_Required work:_ Return only the final portion of the entries: the line with "D1: diode BAV21 (A GND, K VO) -> none" and every line after it, each one exact.

Stored dataset items:
Segment Open

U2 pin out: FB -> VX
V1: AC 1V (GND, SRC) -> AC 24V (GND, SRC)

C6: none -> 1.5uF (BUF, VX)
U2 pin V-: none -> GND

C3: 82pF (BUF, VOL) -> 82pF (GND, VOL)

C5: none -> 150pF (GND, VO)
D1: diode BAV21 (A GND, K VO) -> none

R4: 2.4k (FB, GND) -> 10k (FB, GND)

Segment Closed

_Answer to this task:_
D1: diode BAV21 (A GND, K VO) -> none

R4: 2.4k (FB, GND) -> 10k (FB, GND)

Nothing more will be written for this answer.